### Task item
Reproduce the data below word for word, setting aside any picture it holds.

### Given information
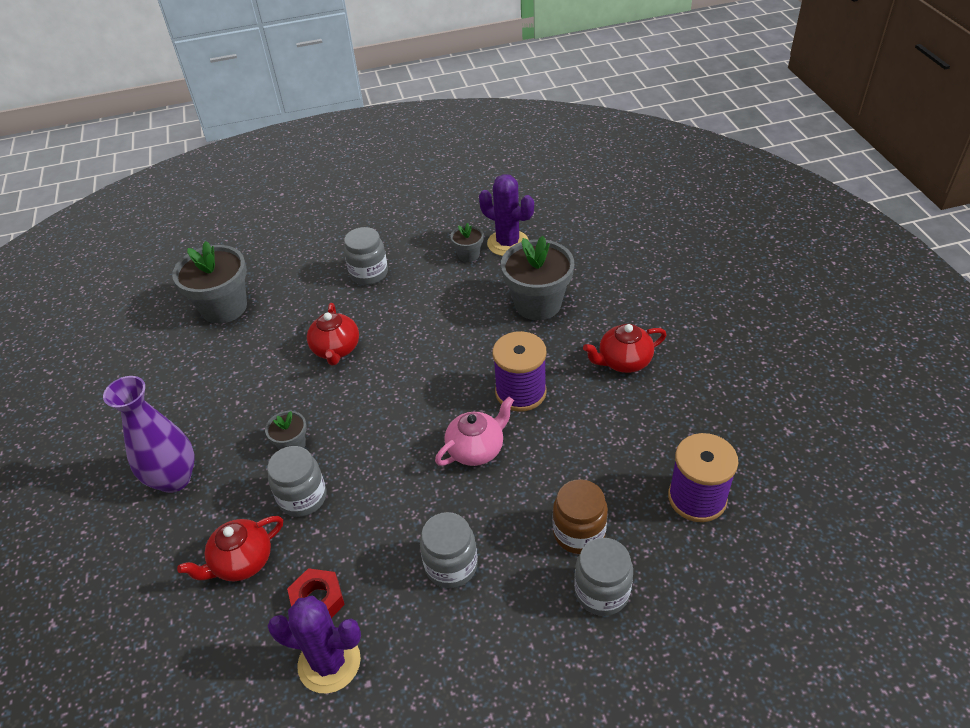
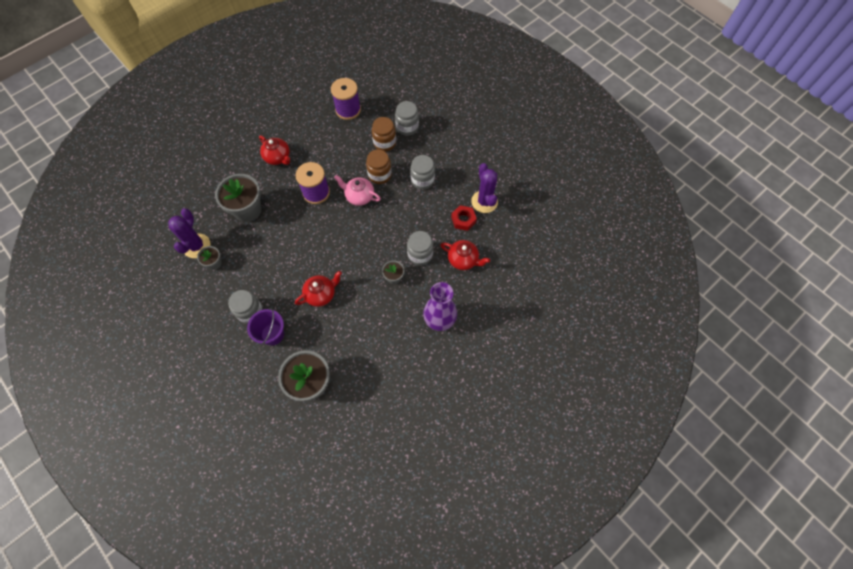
camera: 120 degrees left, 20 degrees up
(320, 287) = (272, 334): none -> purple bucket
(505, 496) = (380, 175): none -> brown jar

### Answer to the problem
camera: 120 degrees left, 20 degrees up
(320, 287) = (272, 334): none -> purple bucket
(505, 496) = (380, 175): none -> brown jar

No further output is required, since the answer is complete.